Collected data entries
━━━━━━━━
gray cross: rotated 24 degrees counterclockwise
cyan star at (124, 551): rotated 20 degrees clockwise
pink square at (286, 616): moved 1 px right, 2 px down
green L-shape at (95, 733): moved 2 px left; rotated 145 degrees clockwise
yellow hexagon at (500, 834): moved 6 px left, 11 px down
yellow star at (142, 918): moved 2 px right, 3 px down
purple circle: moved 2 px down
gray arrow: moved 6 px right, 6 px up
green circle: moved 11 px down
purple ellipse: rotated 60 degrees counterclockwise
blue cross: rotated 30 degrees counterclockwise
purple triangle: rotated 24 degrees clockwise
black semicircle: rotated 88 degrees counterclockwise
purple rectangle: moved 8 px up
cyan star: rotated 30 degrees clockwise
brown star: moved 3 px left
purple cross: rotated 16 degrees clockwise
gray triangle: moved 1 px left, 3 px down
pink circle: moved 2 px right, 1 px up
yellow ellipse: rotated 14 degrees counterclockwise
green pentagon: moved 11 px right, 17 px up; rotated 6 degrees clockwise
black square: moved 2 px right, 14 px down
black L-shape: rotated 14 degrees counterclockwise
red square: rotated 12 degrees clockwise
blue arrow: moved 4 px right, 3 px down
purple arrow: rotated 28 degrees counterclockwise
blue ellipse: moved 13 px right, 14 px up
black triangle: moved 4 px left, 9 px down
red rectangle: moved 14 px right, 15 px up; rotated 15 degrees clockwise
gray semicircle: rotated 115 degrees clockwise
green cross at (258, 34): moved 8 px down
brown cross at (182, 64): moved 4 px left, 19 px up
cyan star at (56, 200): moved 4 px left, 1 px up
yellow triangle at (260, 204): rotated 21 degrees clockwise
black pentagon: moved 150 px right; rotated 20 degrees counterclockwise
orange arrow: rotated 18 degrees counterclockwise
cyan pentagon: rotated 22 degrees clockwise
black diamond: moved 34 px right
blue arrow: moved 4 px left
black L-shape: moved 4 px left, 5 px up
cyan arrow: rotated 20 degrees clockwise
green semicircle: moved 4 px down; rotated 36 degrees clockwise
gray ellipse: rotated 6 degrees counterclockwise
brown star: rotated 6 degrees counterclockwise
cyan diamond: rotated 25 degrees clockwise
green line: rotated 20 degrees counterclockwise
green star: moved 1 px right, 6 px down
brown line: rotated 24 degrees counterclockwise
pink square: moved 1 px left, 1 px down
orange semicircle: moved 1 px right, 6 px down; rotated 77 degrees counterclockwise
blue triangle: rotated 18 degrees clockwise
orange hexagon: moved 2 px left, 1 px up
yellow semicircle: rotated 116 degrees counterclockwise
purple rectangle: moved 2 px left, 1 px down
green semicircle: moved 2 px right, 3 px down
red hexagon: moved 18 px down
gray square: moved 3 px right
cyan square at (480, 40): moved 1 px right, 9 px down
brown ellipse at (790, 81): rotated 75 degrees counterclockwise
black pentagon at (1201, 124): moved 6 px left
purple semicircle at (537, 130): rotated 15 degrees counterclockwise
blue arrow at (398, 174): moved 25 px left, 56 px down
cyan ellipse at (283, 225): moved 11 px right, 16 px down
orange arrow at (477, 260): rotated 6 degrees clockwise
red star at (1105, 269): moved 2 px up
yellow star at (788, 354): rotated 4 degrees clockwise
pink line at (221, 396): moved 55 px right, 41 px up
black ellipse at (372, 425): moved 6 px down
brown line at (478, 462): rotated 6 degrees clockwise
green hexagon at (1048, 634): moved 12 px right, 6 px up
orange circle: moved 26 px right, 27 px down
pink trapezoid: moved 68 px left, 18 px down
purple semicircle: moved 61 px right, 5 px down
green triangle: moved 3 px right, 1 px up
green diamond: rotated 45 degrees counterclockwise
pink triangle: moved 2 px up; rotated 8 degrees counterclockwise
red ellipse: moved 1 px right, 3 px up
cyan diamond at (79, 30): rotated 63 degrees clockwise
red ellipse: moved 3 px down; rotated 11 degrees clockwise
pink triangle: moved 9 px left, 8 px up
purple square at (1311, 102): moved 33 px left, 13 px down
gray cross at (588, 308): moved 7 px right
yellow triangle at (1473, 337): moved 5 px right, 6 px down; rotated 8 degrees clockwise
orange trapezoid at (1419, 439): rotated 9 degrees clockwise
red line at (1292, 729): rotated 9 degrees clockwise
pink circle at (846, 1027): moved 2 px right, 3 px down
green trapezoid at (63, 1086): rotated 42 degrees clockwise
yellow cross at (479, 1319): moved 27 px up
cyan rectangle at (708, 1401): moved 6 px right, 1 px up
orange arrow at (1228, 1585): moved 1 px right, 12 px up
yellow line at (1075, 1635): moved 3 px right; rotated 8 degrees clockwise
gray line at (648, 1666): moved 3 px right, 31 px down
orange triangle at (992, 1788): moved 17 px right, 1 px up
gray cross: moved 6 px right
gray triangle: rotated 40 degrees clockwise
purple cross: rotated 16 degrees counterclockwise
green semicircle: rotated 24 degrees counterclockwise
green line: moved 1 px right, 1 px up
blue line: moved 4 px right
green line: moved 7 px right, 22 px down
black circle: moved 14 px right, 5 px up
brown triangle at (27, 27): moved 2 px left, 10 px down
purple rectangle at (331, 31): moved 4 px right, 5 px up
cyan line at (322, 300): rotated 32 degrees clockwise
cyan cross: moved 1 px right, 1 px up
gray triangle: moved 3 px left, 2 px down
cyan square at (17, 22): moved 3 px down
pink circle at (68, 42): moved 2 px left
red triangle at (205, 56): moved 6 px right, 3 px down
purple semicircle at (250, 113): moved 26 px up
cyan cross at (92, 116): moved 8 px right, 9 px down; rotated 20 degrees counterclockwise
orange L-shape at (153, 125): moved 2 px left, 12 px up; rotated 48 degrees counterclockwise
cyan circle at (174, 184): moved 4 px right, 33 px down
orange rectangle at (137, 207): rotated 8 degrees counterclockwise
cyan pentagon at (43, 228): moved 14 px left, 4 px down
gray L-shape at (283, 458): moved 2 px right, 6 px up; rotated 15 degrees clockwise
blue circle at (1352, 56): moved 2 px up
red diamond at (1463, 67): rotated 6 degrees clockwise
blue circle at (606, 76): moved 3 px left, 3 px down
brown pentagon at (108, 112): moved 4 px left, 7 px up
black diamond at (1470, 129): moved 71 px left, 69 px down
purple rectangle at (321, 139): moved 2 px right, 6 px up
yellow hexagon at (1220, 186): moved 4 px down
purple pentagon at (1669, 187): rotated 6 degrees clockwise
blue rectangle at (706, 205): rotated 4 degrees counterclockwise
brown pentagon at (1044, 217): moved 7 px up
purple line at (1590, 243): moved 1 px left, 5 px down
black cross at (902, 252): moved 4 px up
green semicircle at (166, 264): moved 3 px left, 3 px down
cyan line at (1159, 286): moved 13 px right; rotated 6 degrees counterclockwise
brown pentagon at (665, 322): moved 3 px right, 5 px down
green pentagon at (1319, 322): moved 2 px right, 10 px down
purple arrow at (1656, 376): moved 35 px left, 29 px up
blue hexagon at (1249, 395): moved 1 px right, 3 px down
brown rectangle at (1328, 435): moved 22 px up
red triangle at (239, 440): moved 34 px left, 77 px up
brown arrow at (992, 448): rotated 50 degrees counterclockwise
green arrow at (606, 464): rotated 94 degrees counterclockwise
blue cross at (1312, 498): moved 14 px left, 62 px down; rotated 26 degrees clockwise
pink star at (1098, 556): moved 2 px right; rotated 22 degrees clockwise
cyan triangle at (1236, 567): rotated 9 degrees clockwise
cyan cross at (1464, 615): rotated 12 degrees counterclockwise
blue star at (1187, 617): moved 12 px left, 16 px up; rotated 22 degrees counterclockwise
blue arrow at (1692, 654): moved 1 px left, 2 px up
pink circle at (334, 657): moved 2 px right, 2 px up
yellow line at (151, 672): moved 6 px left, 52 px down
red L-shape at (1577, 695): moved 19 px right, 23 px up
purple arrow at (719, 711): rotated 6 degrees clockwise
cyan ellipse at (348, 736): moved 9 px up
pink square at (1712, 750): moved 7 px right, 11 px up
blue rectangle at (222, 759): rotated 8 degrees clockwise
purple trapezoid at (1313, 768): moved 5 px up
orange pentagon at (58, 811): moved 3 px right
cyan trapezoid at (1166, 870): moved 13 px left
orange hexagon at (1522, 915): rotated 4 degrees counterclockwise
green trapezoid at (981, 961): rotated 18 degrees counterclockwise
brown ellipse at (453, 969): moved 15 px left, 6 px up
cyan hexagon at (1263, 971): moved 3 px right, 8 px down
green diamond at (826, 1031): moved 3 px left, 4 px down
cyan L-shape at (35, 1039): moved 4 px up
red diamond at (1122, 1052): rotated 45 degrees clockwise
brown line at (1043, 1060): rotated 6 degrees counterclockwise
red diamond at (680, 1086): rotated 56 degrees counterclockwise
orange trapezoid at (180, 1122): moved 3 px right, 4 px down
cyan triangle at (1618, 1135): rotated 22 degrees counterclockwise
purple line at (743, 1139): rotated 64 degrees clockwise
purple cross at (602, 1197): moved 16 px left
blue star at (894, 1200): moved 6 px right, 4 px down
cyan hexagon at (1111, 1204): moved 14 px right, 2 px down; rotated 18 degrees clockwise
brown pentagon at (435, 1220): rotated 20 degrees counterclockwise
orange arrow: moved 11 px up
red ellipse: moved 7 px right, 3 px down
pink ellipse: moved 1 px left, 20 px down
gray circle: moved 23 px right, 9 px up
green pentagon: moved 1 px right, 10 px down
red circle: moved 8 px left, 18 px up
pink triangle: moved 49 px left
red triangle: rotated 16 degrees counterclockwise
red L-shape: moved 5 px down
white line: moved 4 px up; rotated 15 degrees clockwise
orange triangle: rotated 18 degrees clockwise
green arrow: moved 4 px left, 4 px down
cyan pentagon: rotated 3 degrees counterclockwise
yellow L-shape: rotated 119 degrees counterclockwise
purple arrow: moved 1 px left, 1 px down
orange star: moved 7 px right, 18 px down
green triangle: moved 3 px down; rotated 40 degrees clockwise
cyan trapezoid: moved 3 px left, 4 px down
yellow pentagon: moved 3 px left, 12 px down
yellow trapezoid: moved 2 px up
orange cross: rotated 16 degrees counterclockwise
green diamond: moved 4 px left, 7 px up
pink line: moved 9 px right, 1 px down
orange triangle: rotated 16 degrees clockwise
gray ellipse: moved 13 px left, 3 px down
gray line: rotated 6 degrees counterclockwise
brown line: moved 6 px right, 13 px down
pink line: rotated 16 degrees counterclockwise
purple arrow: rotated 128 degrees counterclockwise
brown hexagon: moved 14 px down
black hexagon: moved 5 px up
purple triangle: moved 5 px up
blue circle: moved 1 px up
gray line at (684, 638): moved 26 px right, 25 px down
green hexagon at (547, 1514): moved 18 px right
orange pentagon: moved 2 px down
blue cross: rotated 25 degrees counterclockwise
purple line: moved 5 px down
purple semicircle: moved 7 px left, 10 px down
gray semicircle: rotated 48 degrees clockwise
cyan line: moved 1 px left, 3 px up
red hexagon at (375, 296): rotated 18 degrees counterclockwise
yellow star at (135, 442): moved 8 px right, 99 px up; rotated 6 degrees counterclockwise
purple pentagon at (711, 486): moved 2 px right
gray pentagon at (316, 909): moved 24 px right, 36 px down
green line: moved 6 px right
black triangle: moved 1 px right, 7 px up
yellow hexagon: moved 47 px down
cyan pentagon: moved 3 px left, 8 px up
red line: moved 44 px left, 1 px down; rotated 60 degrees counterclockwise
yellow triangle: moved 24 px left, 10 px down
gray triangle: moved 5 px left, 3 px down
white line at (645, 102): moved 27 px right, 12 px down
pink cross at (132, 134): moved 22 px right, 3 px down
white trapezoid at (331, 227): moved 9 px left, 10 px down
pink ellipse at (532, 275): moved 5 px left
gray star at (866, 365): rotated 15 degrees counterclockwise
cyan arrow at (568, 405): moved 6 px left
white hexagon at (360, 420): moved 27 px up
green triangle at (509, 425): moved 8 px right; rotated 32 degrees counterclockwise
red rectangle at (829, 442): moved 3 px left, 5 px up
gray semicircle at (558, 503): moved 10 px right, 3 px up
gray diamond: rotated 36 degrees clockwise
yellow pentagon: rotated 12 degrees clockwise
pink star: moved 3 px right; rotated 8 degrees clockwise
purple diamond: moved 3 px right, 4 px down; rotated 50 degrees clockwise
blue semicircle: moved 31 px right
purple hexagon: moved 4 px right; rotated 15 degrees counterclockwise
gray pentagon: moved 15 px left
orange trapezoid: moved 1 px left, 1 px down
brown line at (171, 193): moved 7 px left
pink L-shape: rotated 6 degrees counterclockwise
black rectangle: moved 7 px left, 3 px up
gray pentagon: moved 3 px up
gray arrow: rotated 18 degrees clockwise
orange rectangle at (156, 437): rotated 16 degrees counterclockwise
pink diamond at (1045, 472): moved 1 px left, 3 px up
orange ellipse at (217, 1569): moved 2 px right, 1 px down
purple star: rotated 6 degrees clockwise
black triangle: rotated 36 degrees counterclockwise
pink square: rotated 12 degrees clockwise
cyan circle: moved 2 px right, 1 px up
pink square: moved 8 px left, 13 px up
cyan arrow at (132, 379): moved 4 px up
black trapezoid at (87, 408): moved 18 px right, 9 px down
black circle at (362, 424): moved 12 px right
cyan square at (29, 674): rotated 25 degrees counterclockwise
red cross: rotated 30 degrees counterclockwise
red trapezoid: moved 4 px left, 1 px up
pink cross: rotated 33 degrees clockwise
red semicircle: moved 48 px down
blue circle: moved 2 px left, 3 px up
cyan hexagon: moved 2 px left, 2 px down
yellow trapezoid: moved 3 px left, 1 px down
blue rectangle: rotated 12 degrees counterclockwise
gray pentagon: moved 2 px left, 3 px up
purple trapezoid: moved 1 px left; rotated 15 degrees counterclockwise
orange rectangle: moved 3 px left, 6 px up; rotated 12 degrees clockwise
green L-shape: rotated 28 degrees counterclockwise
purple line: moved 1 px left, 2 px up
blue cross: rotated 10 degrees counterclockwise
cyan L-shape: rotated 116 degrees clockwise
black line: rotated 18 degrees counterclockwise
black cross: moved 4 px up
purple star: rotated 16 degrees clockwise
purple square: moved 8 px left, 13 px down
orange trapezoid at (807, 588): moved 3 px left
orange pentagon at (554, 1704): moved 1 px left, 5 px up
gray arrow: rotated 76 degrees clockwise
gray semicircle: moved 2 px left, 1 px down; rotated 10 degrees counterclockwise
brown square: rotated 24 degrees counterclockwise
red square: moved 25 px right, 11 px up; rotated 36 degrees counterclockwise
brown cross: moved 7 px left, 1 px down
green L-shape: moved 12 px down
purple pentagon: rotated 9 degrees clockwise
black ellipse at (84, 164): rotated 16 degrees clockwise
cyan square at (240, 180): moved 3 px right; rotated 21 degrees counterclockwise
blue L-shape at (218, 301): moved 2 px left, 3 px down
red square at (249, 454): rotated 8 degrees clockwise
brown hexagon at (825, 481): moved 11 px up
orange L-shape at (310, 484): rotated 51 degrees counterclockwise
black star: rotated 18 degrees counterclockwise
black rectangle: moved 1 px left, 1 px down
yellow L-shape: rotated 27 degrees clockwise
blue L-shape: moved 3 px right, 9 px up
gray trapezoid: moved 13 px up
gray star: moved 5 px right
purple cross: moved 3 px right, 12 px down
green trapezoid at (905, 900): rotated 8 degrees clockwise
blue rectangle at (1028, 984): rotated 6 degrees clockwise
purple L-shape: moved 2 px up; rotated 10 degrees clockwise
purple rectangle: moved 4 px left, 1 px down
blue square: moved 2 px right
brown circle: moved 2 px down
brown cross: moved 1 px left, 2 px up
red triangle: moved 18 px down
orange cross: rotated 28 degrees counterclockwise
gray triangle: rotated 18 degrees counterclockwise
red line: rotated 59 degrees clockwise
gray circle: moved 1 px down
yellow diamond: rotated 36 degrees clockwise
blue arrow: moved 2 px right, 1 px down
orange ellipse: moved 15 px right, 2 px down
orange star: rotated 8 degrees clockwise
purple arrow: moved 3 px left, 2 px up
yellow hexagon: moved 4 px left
━━━━━━━━
Reproduce the data above from its first line through the line containing "cyan arrow: rotated 20 degrees clockwise", with that line included.

Answer for this exercise
gray cross: rotated 24 degrees counterclockwise
cyan star at (124, 551): rotated 20 degrees clockwise
pink square at (286, 616): moved 1 px right, 2 px down
green L-shape at (95, 733): moved 2 px left; rotated 145 degrees clockwise
yellow hexagon at (500, 834): moved 6 px left, 11 px down
yellow star at (142, 918): moved 2 px right, 3 px down
purple circle: moved 2 px down
gray arrow: moved 6 px right, 6 px up
green circle: moved 11 px down
purple ellipse: rotated 60 degrees counterclockwise
blue cross: rotated 30 degrees counterclockwise
purple triangle: rotated 24 degrees clockwise
black semicircle: rotated 88 degrees counterclockwise
purple rectangle: moved 8 px up
cyan star: rotated 30 degrees clockwise
brown star: moved 3 px left
purple cross: rotated 16 degrees clockwise
gray triangle: moved 1 px left, 3 px down
pink circle: moved 2 px right, 1 px up
yellow ellipse: rotated 14 degrees counterclockwise
green pentagon: moved 11 px right, 17 px up; rotated 6 degrees clockwise
black square: moved 2 px right, 14 px down
black L-shape: rotated 14 degrees counterclockwise
red square: rotated 12 degrees clockwise
blue arrow: moved 4 px right, 3 px down
purple arrow: rotated 28 degrees counterclockwise
blue ellipse: moved 13 px right, 14 px up
black triangle: moved 4 px left, 9 px down
red rectangle: moved 14 px right, 15 px up; rotated 15 degrees clockwise
gray semicircle: rotated 115 degrees clockwise
green cross at (258, 34): moved 8 px down
brown cross at (182, 64): moved 4 px left, 19 px up
cyan star at (56, 200): moved 4 px left, 1 px up
yellow triangle at (260, 204): rotated 21 degrees clockwise
black pentagon: moved 150 px right; rotated 20 degrees counterclockwise
orange arrow: rotated 18 degrees counterclockwise
cyan pentagon: rotated 22 degrees clockwise
black diamond: moved 34 px right
blue arrow: moved 4 px left
black L-shape: moved 4 px left, 5 px up
cyan arrow: rotated 20 degrees clockwise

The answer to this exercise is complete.